--- Work request ---
Using the data below, return the stretch from the line that contains "white brick B1:C1" through the line that contains "cyan brick B1:D2", both included, exactly as it stands and nothing beyond it.

──────── Records supplied

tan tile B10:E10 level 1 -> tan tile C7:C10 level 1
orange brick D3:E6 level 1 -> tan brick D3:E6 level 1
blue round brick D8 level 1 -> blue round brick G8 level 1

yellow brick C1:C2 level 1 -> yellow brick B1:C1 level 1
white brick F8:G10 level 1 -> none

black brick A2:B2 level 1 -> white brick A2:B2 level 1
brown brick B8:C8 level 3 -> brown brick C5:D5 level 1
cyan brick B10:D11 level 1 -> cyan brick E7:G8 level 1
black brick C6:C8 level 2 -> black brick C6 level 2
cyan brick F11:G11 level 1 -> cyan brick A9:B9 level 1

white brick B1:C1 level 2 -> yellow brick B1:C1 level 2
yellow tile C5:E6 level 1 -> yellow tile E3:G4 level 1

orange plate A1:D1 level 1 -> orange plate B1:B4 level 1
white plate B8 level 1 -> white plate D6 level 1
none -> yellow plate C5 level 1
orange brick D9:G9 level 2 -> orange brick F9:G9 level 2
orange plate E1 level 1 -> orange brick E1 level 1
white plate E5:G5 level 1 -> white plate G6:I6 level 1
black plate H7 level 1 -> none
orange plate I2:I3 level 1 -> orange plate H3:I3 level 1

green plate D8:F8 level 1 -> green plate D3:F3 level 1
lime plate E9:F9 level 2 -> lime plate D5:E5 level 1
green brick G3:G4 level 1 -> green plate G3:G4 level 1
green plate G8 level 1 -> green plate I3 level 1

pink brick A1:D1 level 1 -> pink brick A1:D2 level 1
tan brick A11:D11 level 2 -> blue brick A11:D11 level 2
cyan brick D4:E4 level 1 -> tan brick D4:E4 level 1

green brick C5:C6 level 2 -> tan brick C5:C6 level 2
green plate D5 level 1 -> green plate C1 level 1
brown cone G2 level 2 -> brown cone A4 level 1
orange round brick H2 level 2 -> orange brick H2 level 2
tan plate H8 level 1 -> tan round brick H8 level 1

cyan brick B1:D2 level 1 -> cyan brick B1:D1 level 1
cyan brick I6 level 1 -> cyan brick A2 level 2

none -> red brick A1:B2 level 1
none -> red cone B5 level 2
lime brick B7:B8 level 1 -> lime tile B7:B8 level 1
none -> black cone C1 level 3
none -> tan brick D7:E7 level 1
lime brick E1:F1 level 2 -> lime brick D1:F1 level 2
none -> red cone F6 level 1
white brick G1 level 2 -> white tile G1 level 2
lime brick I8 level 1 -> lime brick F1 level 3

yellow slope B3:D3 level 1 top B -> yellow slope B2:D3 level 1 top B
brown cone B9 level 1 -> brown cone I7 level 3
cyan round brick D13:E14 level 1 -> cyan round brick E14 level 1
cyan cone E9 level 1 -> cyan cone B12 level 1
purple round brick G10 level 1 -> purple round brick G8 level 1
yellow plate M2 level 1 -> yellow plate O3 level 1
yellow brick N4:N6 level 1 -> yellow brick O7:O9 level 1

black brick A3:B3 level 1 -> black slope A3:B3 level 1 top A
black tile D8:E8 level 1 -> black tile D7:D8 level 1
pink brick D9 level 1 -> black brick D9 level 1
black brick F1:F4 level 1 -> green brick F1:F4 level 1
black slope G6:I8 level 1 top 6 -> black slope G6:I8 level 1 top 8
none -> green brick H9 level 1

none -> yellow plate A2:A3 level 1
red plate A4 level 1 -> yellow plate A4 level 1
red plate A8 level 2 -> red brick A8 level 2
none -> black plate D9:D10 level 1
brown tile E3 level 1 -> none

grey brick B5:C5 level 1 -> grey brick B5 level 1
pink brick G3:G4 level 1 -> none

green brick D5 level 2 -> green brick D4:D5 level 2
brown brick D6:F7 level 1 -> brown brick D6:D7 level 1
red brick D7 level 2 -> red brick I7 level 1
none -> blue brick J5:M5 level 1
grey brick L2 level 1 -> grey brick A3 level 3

────────────────

--- Response box ---
white brick B1:C1 level 2 -> yellow brick B1:C1 level 2
yellow tile C5:E6 level 1 -> yellow tile E3:G4 level 1

orange plate A1:D1 level 1 -> orange plate B1:B4 level 1
white plate B8 level 1 -> white plate D6 level 1
none -> yellow plate C5 level 1
orange brick D9:G9 level 2 -> orange brick F9:G9 level 2
orange plate E1 level 1 -> orange brick E1 level 1
white plate E5:G5 level 1 -> white plate G6:I6 level 1
black plate H7 level 1 -> none
orange plate I2:I3 level 1 -> orange plate H3:I3 level 1

green plate D8:F8 level 1 -> green plate D3:F3 level 1
lime plate E9:F9 level 2 -> lime plate D5:E5 level 1
green brick G3:G4 level 1 -> green plate G3:G4 level 1
green plate G8 level 1 -> green plate I3 level 1

pink brick A1:D1 level 1 -> pink brick A1:D2 level 1
tan brick A11:D11 level 2 -> blue brick A11:D11 level 2
cyan brick D4:E4 level 1 -> tan brick D4:E4 level 1

green brick C5:C6 level 2 -> tan brick C5:C6 level 2
green plate D5 level 1 -> green plate C1 level 1
brown cone G2 level 2 -> brown cone A4 level 1
orange round brick H2 level 2 -> orange brick H2 level 2
tan plate H8 level 1 -> tan round brick H8 level 1

cyan brick B1:D2 level 1 -> cyan brick B1:D1 level 1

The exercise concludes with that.